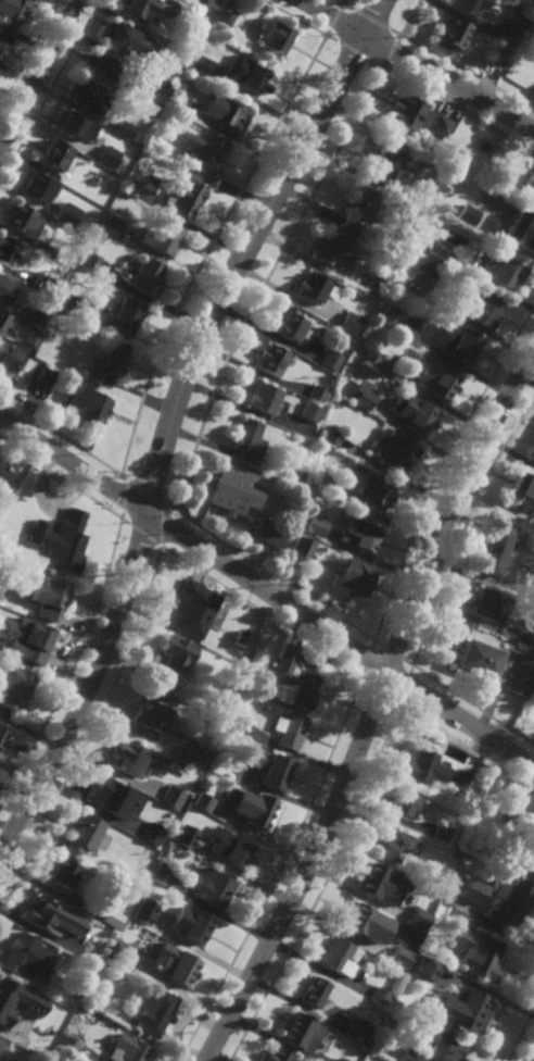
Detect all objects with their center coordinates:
building: (466, 6)
building: (208, 7)
building: (136, 8)
building: (524, 9)
building: (12, 11)
building: (224, 15)
building: (516, 20)
building: (189, 22)
building: (450, 33)
building: (273, 34)
building: (123, 39)
building: (4, 42)
building: (500, 51)
building: (180, 56)
road: (418, 64)
building: (198, 67)
building: (104, 70)
road: (40, 74)
building: (249, 77)
building: (151, 79)
building: (88, 94)
building: (180, 101)
building: (226, 111)
building: (417, 116)
building: (75, 126)
building: (124, 129)
building: (56, 155)
building: (107, 156)
building: (202, 156)
building: (384, 157)
building: (134, 184)
building: (38, 187)
building: (530, 190)
building: (87, 192)
building: (403, 195)
building: (183, 197)
building: (361, 206)
building: (67, 214)
building: (467, 215)
building: (24, 221)
building: (113, 224)
building: (526, 237)
building: (166, 238)
building: (426, 240)
building: (46, 248)
building: (9, 250)
building: (332, 251)
building: (91, 262)
building: (431, 266)
building: (503, 272)
building: (148, 275)
building: (36, 280)
building: (373, 286)
building: (312, 288)
building: (6, 290)
building: (73, 304)
building: (486, 310)
building: (128, 315)
building: (391, 316)
building: (36, 318)
building: (4, 321)
building: (351, 323)
building: (290, 325)
building: (33, 338)
building: (460, 344)
building: (11, 355)
building: (372, 357)
building: (273, 359)
building: (332, 360)
building: (110, 363)
building: (46, 377)
building: (436, 377)
building: (349, 390)
building: (317, 394)
building: (362, 396)
building: (265, 398)
building: (88, 404)
building: (311, 413)
building: (417, 413)
road: (170, 420)
building: (332, 438)
building: (248, 440)
building: (396, 450)
building: (532, 452)
building: (532, 456)
building: (4, 476)
building: (319, 479)
building: (522, 488)
building: (378, 494)
building: (227, 498)
traffic signals: (147, 513)
building: (306, 521)
building: (270, 533)
building: (365, 536)
building: (59, 538)
building: (494, 546)
building: (302, 548)
building: (345, 576)
road: (267, 591)
building: (49, 595)
road: (99, 598)
building: (484, 603)
building: (195, 608)
building: (240, 638)
building: (31, 640)
building: (531, 641)
building: (479, 657)
building: (173, 660)
building: (523, 675)
building: (293, 681)
building: (15, 686)
road: (372, 708)
building: (220, 709)
building: (151, 714)
building: (241, 728)
building: (288, 730)
building: (2, 735)
building: (193, 755)
building: (127, 759)
building: (268, 766)
building: (426, 767)
building: (107, 794)
building: (171, 797)
building: (199, 800)
building: (405, 801)
building: (256, 812)
building: (521, 819)
building: (442, 832)
building: (85, 834)
building: (151, 834)
building: (181, 838)
building: (391, 843)
building: (234, 851)
building: (458, 854)
building: (520, 860)
building: (64, 873)
building: (160, 874)
building: (372, 879)
building: (176, 886)
building: (213, 887)
building: (471, 892)
building: (508, 898)
building: (42, 913)
building: (141, 917)
building: (355, 918)
building: (113, 921)
building: (417, 923)
building: (194, 928)
building: (119, 951)
building: (22, 953)
building: (479, 954)
building: (93, 957)
building: (337, 958)
building: (402, 964)
building: (174, 965)
building: (426, 969)
building: (314, 993)
building: (379, 996)
building: (17, 1002)
building: (463, 1010)
building: (156, 1015)
building: (358, 1030)
building: (300, 1032)
building: (67, 1045)
building: (2, 1046)
building: (126, 1050)
building: (443, 1050)
building: (277, 1056)
building: (341, 1059)

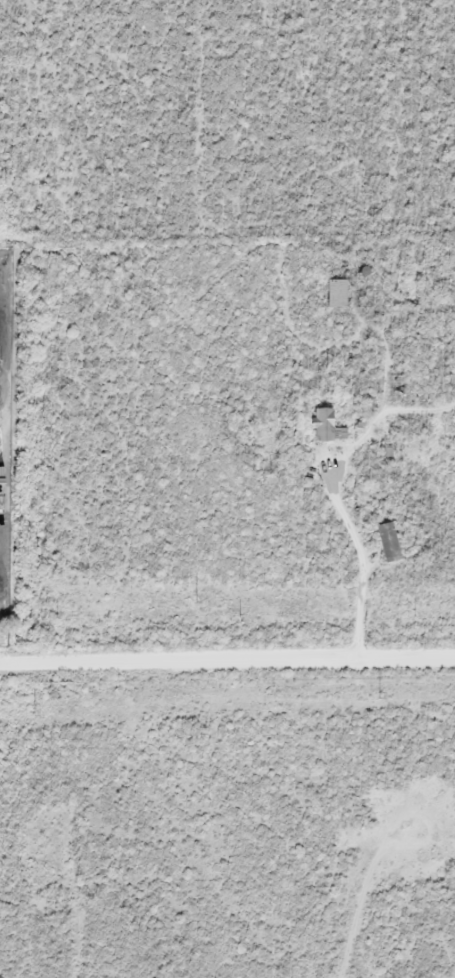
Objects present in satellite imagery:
building: (333, 294)
building: (321, 426)
building: (386, 542)
power tower: (195, 600)
road: (227, 661)
power tower: (379, 694)
power tower: (33, 715)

Instruction.
Give back the whole listing exactly as written. Do not include any picture.

Answer section.
Detect all objects with their center coordinates:
building: (466, 6)
building: (208, 7)
building: (136, 8)
building: (524, 9)
building: (12, 11)
building: (224, 15)
building: (516, 20)
building: (189, 22)
building: (450, 33)
building: (273, 34)
building: (123, 39)
building: (4, 42)
building: (500, 51)
building: (180, 56)
road: (418, 64)
building: (198, 67)
building: (104, 70)
road: (40, 74)
building: (249, 77)
building: (151, 79)
building: (88, 94)
building: (180, 101)
building: (226, 111)
building: (417, 116)
building: (75, 126)
building: (124, 129)
building: (56, 155)
building: (107, 156)
building: (202, 156)
building: (384, 157)
building: (134, 184)
building: (38, 187)
building: (530, 190)
building: (87, 192)
building: (403, 195)
building: (183, 197)
building: (361, 206)
building: (67, 214)
building: (467, 215)
building: (24, 221)
building: (113, 224)
building: (526, 237)
building: (166, 238)
building: (426, 240)
building: (46, 248)
building: (9, 250)
building: (332, 251)
building: (91, 262)
building: (431, 266)
building: (503, 272)
building: (148, 275)
building: (36, 280)
building: (373, 286)
building: (312, 288)
building: (6, 290)
building: (73, 304)
building: (486, 310)
building: (128, 315)
building: (391, 316)
building: (36, 318)
building: (4, 321)
building: (351, 323)
building: (290, 325)
building: (33, 338)
building: (460, 344)
building: (11, 355)
building: (372, 357)
building: (273, 359)
building: (332, 360)
building: (110, 363)
building: (46, 377)
building: (436, 377)
building: (349, 390)
building: (317, 394)
building: (362, 396)
building: (265, 398)
building: (88, 404)
building: (311, 413)
building: (417, 413)
road: (170, 420)
building: (332, 438)
building: (248, 440)
building: (396, 450)
building: (532, 452)
building: (532, 456)
building: (4, 476)
building: (319, 479)
building: (522, 488)
building: (378, 494)
building: (227, 498)
traffic signals: (147, 513)
building: (306, 521)
building: (270, 533)
building: (365, 536)
building: (59, 538)
building: (494, 546)
building: (302, 548)
building: (345, 576)
road: (267, 591)
building: (49, 595)
road: (99, 598)
building: (484, 603)
building: (195, 608)
building: (240, 638)
building: (31, 640)
building: (531, 641)
building: (479, 657)
building: (173, 660)
building: (523, 675)
building: (293, 681)
building: (15, 686)
road: (372, 708)
building: (220, 709)
building: (151, 714)
building: (241, 728)
building: (288, 730)
building: (2, 735)
building: (193, 755)
building: (127, 759)
building: (268, 766)
building: (426, 767)
building: (107, 794)
building: (171, 797)
building: (199, 800)
building: (405, 801)
building: (256, 812)
building: (521, 819)
building: (442, 832)
building: (85, 834)
building: (151, 834)
building: (181, 838)
building: (391, 843)
building: (234, 851)
building: (458, 854)
building: (520, 860)
building: (64, 873)
building: (160, 874)
building: (372, 879)
building: (176, 886)
building: (213, 887)
building: (471, 892)
building: (508, 898)
building: (42, 913)
building: (141, 917)
building: (355, 918)
building: (113, 921)
building: (417, 923)
building: (194, 928)
building: (119, 951)
building: (22, 953)
building: (479, 954)
building: (93, 957)
building: (337, 958)
building: (402, 964)
building: (174, 965)
building: (426, 969)
building: (314, 993)
building: (379, 996)
building: (17, 1002)
building: (463, 1010)
building: (156, 1015)
building: (358, 1030)
building: (300, 1032)
building: (67, 1045)
building: (2, 1046)
building: (126, 1050)
building: (443, 1050)
building: (277, 1056)
building: (341, 1059)

Objects present in satellite imagery:
building: (333, 294)
building: (321, 426)
building: (386, 542)
power tower: (195, 600)
road: (227, 661)
power tower: (379, 694)
power tower: (33, 715)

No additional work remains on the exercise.